## Given task
Rewrite the lines of the listing from the one containing "53 m inside the frame." through the one containing "road 5 (tertiary): [(294,511),(511,402)]" as a numbered list, with both of those lines included and any blank lines left out.

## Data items
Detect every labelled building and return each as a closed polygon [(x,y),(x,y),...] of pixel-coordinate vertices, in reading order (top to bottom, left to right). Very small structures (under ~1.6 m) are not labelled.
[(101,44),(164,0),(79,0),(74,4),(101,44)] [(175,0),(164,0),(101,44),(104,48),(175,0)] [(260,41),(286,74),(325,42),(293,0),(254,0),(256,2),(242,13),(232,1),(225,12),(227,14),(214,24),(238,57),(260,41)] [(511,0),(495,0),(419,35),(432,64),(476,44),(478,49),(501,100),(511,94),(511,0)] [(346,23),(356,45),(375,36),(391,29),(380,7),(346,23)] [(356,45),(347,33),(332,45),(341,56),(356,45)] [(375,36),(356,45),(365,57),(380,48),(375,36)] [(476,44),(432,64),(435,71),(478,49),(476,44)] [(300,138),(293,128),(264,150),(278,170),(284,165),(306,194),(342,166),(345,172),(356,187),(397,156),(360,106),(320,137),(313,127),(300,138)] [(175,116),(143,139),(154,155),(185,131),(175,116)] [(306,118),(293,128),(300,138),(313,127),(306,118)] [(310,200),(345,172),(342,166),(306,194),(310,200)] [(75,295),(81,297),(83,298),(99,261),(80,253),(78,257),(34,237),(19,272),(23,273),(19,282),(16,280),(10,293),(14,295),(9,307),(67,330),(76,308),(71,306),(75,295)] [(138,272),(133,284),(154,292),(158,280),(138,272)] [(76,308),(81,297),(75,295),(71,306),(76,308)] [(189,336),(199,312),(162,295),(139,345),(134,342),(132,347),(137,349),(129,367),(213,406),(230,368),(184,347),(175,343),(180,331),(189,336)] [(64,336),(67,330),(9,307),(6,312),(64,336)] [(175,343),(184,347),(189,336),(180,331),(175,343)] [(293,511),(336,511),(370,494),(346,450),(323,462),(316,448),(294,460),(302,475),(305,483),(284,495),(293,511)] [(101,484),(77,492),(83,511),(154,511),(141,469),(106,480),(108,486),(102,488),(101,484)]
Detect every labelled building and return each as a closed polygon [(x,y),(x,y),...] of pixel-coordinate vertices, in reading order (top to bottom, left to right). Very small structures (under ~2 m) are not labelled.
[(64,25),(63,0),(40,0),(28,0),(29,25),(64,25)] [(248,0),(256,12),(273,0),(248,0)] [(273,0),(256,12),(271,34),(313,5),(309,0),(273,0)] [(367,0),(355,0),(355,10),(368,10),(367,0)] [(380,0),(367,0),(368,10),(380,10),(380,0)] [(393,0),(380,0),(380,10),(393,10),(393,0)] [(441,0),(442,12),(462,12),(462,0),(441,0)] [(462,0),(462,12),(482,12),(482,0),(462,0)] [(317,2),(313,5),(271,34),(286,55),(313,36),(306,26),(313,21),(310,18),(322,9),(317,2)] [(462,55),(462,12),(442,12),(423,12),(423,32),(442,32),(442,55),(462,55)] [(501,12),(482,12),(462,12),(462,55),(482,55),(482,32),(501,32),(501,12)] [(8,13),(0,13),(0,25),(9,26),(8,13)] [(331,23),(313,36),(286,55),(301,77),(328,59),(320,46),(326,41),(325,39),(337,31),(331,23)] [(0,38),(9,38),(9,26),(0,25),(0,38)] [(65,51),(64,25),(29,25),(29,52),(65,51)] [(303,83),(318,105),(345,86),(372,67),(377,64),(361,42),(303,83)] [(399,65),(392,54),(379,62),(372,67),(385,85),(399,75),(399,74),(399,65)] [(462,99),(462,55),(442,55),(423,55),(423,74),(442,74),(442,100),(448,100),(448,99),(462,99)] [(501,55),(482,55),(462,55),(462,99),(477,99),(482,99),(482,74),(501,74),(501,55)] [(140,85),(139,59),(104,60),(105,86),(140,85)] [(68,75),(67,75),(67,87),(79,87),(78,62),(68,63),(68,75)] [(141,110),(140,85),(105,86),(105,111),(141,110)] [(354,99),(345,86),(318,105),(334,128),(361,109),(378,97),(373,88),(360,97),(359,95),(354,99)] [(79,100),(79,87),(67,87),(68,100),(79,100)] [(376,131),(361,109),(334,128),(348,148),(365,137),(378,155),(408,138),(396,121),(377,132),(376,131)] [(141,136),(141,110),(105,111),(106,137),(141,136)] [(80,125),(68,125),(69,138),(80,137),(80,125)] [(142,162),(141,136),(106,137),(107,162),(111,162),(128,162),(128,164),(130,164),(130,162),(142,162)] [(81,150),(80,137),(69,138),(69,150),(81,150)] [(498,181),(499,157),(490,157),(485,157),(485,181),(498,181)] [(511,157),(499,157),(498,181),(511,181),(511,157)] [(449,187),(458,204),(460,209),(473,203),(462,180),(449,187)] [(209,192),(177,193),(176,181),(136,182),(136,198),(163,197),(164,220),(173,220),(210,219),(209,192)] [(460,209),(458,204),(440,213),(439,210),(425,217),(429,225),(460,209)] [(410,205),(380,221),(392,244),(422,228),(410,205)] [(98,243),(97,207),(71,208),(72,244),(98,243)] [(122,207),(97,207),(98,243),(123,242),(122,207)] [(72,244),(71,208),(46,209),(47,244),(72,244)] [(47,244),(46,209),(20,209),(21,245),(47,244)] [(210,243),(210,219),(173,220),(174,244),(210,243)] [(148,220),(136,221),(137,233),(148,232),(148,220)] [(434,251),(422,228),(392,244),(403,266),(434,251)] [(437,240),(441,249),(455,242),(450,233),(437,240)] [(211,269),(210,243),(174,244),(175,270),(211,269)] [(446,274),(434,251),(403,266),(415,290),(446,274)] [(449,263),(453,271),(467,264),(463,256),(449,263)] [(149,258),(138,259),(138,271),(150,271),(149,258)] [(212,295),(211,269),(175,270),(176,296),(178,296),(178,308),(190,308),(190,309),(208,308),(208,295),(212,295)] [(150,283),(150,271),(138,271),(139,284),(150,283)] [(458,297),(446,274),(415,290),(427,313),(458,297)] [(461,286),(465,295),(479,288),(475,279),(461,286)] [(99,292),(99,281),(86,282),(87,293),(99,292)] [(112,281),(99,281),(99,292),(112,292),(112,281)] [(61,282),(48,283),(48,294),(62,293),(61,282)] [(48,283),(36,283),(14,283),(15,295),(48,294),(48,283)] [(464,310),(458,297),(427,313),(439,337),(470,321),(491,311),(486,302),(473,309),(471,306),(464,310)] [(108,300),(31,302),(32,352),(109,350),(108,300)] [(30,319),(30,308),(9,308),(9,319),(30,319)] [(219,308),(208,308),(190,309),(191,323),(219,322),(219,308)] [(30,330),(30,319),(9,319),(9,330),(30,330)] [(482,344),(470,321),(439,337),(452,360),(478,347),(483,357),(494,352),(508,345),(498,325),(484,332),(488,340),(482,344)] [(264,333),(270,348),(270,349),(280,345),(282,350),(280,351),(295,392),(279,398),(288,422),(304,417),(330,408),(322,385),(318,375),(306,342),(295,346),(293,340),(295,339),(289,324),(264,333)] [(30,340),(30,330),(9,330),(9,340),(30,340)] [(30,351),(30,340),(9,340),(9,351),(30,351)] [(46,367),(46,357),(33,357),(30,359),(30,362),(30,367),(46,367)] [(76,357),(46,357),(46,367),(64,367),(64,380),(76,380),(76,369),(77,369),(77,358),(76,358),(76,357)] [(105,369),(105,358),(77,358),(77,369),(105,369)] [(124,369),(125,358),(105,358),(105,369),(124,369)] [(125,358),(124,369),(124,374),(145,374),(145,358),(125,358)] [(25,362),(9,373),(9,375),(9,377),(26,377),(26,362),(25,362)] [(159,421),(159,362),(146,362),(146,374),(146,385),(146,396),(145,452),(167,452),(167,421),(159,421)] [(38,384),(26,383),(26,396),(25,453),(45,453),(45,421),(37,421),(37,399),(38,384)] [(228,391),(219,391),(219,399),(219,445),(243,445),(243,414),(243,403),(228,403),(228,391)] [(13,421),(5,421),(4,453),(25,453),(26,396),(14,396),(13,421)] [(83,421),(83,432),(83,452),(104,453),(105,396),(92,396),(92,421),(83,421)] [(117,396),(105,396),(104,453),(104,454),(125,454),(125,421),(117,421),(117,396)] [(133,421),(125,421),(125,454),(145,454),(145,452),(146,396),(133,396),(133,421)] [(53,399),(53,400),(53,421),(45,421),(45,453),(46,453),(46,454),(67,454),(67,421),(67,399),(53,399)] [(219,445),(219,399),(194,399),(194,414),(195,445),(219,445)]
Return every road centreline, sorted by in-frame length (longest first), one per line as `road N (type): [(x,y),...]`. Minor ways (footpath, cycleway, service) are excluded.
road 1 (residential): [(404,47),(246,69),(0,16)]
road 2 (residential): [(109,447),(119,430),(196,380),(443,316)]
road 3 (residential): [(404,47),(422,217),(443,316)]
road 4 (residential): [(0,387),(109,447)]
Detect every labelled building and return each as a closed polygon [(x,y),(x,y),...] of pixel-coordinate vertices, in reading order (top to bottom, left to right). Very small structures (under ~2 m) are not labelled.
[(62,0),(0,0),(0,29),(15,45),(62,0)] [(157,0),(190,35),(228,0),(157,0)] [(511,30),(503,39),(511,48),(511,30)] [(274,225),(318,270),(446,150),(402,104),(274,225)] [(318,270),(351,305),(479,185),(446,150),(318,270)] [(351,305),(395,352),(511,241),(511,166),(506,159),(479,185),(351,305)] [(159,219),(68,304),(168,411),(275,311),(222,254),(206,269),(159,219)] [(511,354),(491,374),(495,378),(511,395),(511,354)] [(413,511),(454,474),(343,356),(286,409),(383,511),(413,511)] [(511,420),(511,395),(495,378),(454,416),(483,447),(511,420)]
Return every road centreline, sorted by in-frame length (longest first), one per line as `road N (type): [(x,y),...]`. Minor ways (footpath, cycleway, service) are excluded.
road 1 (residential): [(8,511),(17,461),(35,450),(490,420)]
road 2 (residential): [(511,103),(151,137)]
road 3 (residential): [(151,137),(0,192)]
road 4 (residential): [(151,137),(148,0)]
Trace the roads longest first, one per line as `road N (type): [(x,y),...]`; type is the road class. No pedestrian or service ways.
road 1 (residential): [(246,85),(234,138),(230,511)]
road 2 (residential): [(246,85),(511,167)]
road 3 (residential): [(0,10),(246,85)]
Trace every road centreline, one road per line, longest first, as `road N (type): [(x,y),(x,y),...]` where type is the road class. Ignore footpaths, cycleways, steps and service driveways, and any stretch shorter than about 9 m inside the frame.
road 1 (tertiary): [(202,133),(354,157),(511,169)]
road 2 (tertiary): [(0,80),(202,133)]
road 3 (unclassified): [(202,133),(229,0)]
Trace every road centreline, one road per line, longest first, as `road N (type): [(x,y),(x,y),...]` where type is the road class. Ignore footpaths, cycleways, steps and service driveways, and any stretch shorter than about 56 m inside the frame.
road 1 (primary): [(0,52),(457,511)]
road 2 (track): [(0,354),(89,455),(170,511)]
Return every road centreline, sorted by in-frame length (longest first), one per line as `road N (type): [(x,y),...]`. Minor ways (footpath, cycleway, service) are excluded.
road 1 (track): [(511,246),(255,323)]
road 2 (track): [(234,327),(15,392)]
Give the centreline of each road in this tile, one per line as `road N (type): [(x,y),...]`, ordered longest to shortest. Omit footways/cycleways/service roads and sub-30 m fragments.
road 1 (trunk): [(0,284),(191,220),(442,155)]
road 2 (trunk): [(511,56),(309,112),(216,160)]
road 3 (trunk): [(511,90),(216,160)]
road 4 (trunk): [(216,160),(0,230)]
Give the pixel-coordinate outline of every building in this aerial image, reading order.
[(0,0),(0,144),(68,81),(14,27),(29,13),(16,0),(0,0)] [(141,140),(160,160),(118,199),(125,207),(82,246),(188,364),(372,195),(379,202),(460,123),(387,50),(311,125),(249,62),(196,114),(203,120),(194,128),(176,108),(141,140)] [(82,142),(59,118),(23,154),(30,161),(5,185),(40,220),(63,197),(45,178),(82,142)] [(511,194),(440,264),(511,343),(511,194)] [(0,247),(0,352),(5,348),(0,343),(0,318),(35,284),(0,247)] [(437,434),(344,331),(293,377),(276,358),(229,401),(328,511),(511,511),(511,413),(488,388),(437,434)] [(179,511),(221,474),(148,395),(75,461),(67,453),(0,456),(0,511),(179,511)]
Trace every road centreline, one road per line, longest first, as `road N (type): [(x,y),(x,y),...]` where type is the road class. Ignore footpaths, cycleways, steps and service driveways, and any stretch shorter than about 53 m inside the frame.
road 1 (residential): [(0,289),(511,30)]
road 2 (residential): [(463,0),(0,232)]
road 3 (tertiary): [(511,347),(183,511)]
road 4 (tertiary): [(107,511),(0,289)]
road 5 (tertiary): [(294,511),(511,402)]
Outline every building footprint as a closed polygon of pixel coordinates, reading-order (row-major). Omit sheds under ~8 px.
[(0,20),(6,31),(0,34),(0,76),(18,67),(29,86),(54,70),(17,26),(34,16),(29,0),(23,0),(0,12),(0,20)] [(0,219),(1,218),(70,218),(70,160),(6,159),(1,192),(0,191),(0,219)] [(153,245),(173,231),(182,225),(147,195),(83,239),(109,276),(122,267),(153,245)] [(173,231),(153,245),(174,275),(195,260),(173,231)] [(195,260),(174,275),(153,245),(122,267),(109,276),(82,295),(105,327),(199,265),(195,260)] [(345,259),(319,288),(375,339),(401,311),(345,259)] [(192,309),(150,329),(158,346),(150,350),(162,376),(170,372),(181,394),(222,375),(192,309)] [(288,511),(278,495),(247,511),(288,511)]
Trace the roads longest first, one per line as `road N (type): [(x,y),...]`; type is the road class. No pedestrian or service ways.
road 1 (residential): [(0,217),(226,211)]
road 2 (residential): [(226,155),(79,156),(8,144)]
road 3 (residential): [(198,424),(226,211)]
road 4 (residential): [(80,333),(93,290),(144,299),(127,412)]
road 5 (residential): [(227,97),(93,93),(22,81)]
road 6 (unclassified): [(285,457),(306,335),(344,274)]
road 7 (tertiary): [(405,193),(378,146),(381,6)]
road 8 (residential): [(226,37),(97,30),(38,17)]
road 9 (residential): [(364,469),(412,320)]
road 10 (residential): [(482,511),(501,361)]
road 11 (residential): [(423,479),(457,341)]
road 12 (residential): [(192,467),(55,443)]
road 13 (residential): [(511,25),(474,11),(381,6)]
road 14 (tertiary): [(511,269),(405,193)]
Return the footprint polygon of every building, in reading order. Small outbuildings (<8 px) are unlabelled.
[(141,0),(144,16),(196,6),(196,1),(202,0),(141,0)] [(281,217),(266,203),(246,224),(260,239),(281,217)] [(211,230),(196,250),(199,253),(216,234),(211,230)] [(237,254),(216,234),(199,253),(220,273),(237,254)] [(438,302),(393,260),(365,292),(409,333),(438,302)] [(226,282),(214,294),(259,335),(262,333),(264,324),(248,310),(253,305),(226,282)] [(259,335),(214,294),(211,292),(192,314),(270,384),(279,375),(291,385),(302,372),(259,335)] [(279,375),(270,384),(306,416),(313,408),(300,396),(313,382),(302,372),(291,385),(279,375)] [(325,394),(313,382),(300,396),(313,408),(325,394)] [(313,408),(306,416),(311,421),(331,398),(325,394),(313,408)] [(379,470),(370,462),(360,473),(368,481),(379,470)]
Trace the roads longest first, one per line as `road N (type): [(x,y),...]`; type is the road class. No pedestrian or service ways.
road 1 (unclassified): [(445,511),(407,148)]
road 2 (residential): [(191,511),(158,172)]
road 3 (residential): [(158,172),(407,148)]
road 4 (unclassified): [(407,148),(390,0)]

## Result for this task
1. Trace every road centreline, one road per line, longest first, as `road N (type): [(x,y),(x,y),...]` where type is the road class. Ignore footpaths, cycleways, steps and service driveways, and any stretch shorter than about 53 m inside the frame.
2. road 1 (residential): [(0,289),(511,30)]
3. road 2 (residential): [(463,0),(0,232)]
4. road 3 (tertiary): [(511,347),(183,511)]
5. road 4 (tertiary): [(107,511),(0,289)]
6. road 5 (tertiary): [(294,511),(511,402)]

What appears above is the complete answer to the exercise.